* **Available data**:
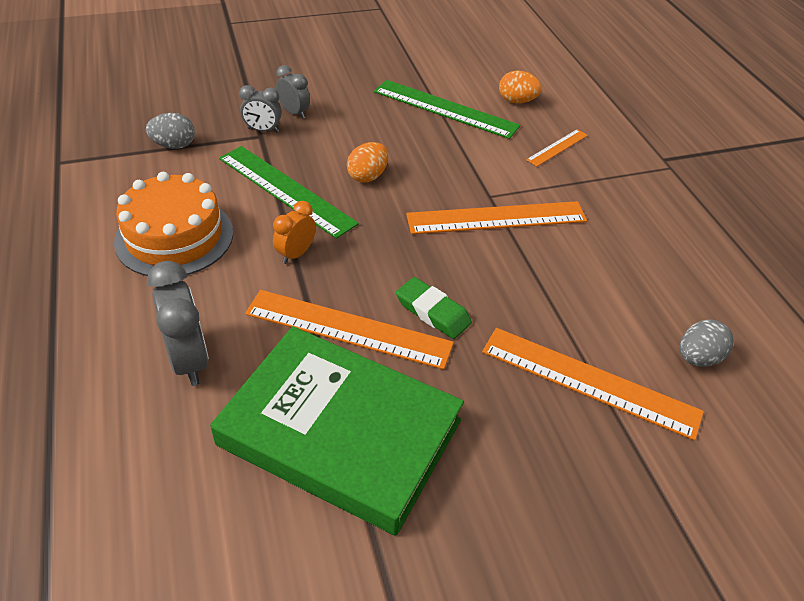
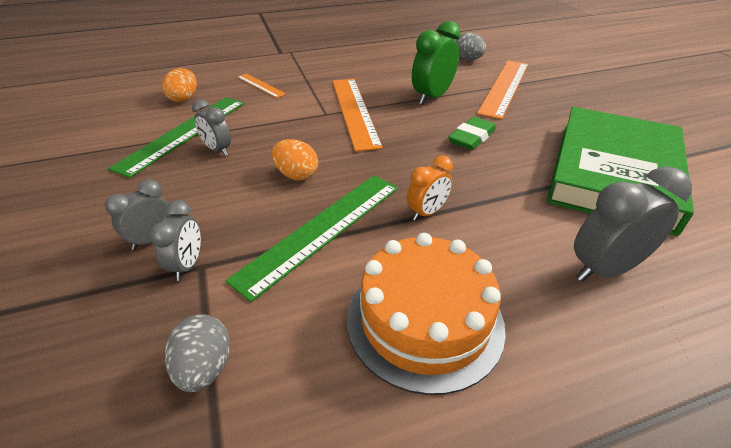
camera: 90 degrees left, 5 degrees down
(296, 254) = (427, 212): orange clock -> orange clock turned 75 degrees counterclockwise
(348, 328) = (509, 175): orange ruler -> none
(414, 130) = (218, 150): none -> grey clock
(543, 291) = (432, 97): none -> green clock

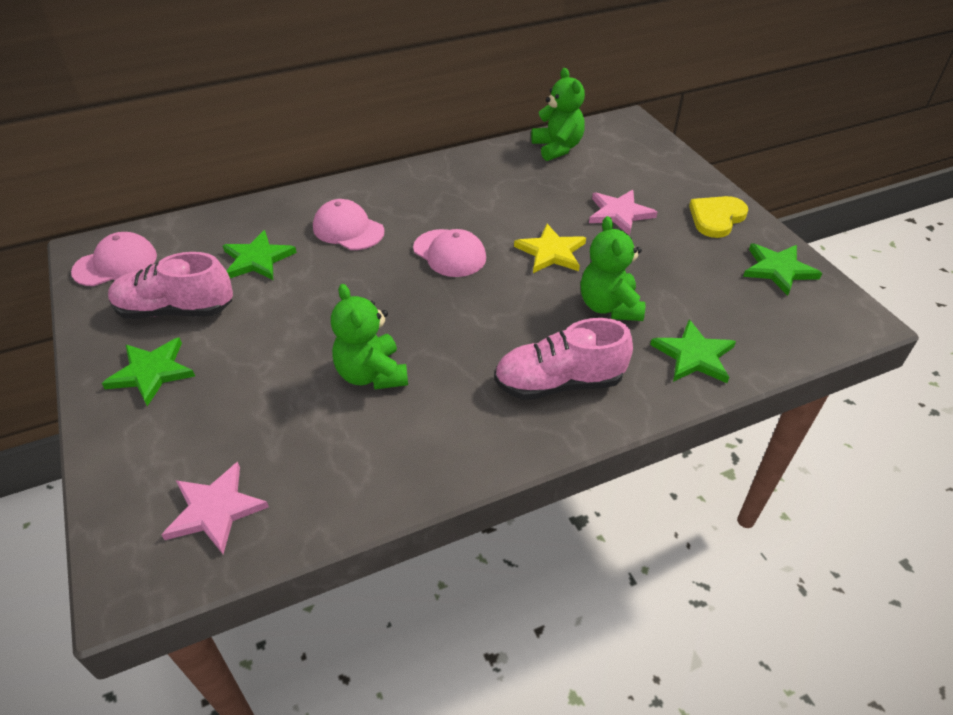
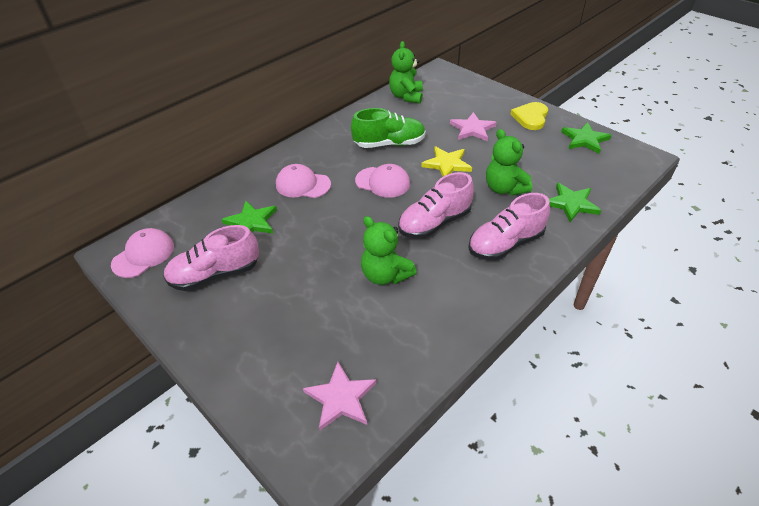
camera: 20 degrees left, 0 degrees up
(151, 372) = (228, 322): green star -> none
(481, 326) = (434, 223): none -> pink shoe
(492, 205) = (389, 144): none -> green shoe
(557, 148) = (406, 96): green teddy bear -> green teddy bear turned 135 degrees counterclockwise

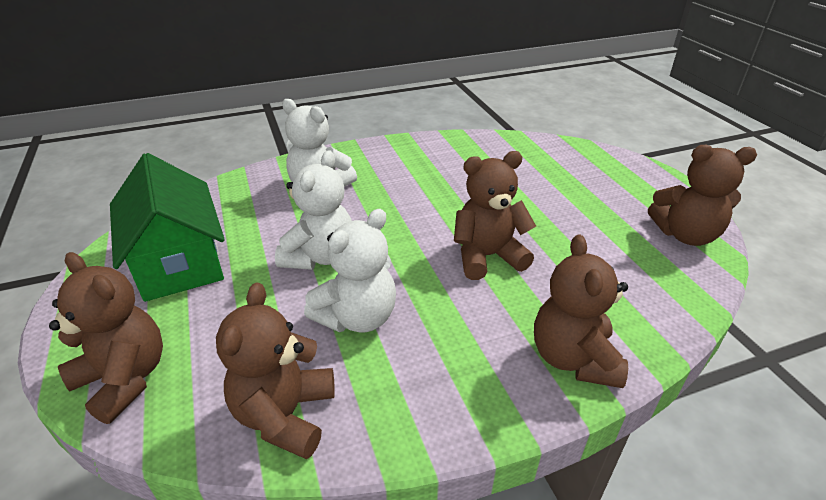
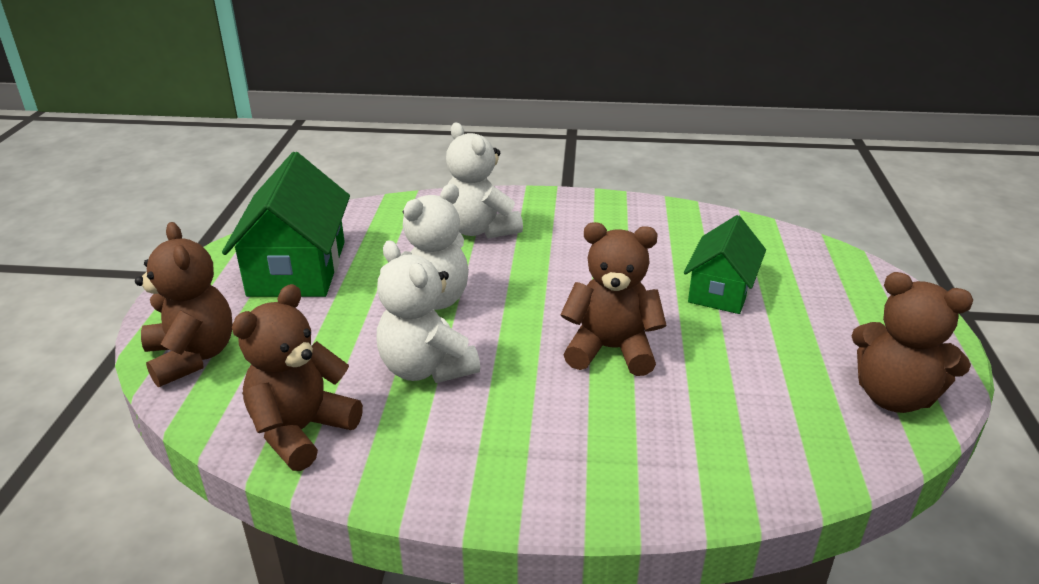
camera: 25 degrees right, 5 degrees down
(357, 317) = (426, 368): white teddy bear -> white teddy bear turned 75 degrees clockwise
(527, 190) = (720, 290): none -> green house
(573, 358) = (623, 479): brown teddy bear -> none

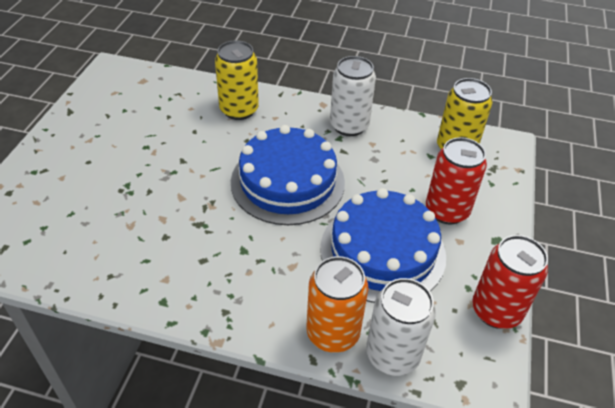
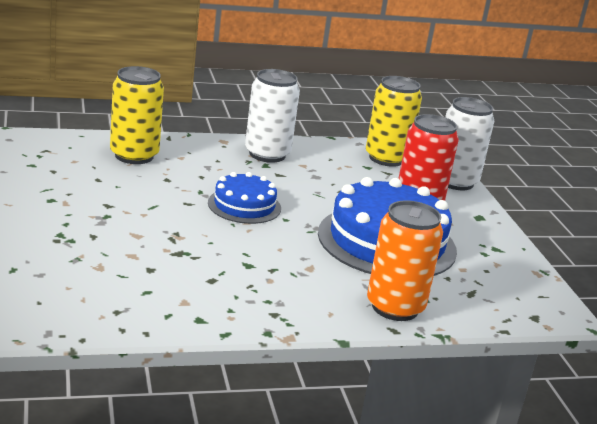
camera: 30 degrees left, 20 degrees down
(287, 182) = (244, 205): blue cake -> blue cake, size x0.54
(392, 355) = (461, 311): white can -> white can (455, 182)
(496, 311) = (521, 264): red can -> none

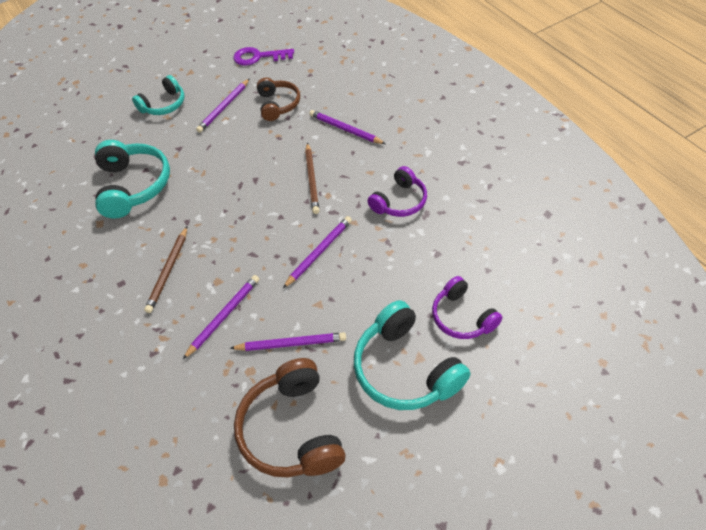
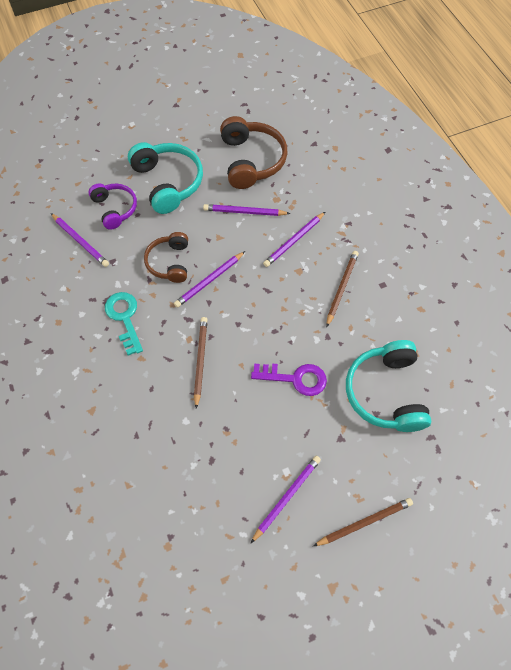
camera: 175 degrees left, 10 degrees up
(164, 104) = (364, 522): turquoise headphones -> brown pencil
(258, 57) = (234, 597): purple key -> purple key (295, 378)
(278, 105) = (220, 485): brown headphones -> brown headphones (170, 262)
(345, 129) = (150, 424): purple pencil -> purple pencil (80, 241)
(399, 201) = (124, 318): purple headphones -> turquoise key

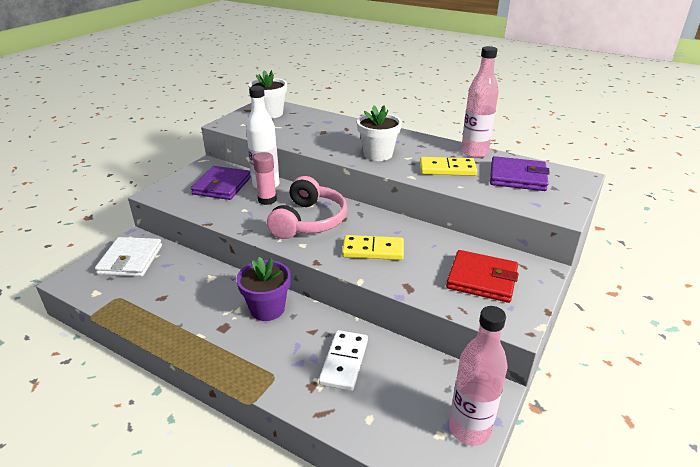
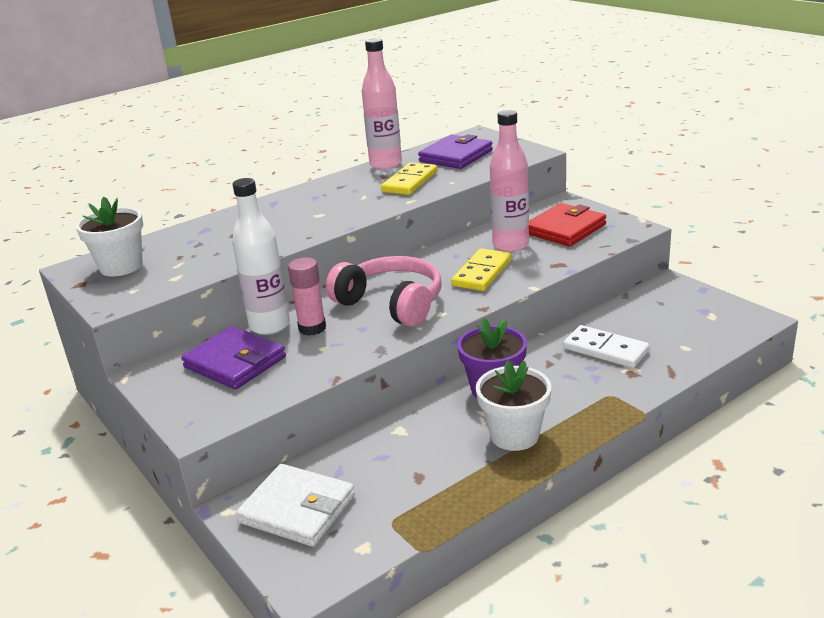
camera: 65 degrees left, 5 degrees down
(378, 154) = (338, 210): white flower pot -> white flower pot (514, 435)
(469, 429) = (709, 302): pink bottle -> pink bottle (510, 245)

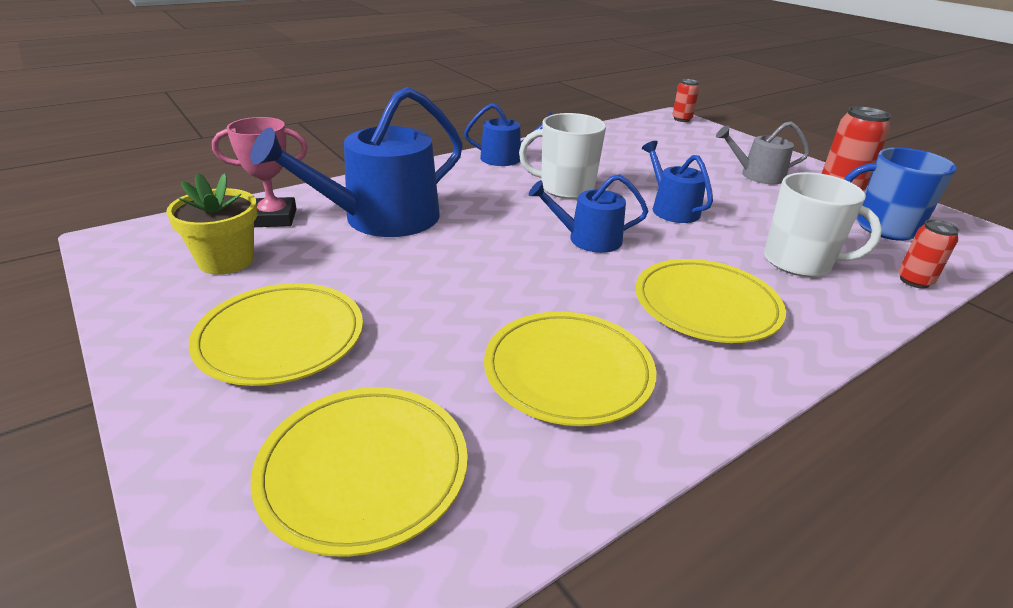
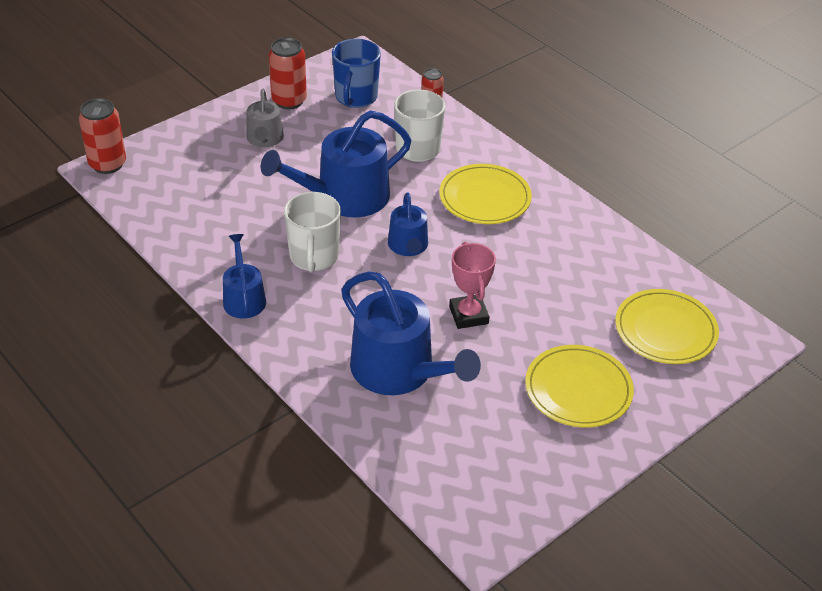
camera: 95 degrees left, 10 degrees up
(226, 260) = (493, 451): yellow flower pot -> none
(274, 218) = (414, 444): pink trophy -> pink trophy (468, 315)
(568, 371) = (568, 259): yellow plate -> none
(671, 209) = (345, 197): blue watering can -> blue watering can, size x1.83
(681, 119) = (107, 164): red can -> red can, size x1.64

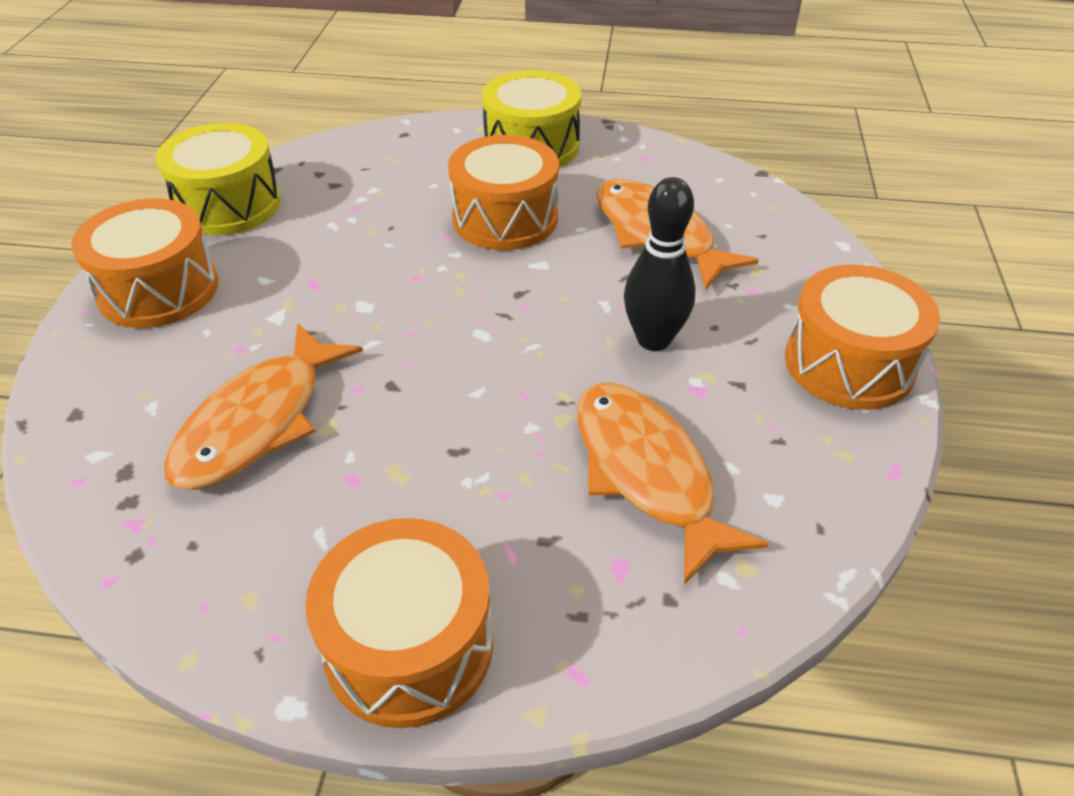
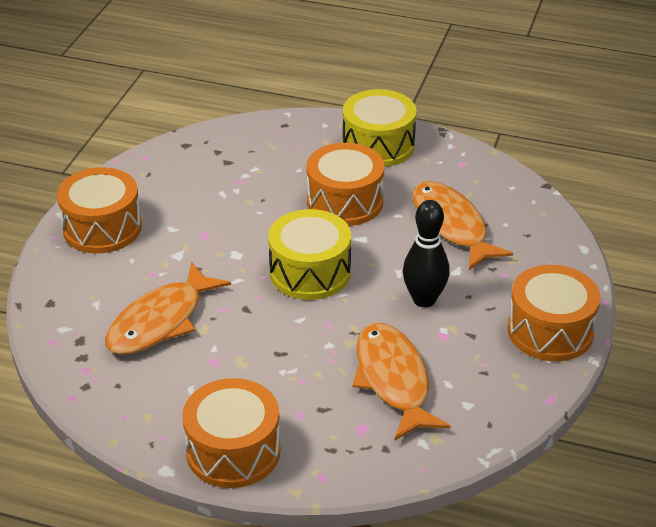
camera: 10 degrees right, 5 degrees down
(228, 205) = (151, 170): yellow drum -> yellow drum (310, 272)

* **What you are asked to do**:
Looking at the listing above, which lines run from the one containing "(287, 182) = (244, 205): blue" through the one containing "(671, 209) = (345, 197): blue"? Print exactly those, ends included, pictures excluded.

* **Output below**:
(287, 182) = (244, 205): blue cake -> blue cake, size x0.54
(392, 355) = (461, 311): white can -> white can (455, 182)
(496, 311) = (521, 264): red can -> none

camera: 175 degrees left, 10 degrees up
(164, 104) = (364, 522): turquoise headphones -> brown pencil
(258, 57) = (234, 597): purple key -> purple key (295, 378)
(278, 105) = (220, 485): brown headphones -> brown headphones (170, 262)
(345, 129) = (150, 424): purple pencil -> purple pencil (80, 241)
(399, 201) = (124, 318): purple headphones -> turquoise key

camera: 65 degrees left, 5 degrees down
(378, 154) = (338, 210): white flower pot -> white flower pot (514, 435)
(469, 429) = (709, 302): pink bottle -> pink bottle (510, 245)

camera: 95 degrees left, 10 degrees up
(226, 260) = (493, 451): yellow flower pot -> none
(274, 218) = (414, 444): pink trophy -> pink trophy (468, 315)
(568, 371) = (568, 259): yellow plate -> none
(671, 209) = (345, 197): blue watering can -> blue watering can, size x1.83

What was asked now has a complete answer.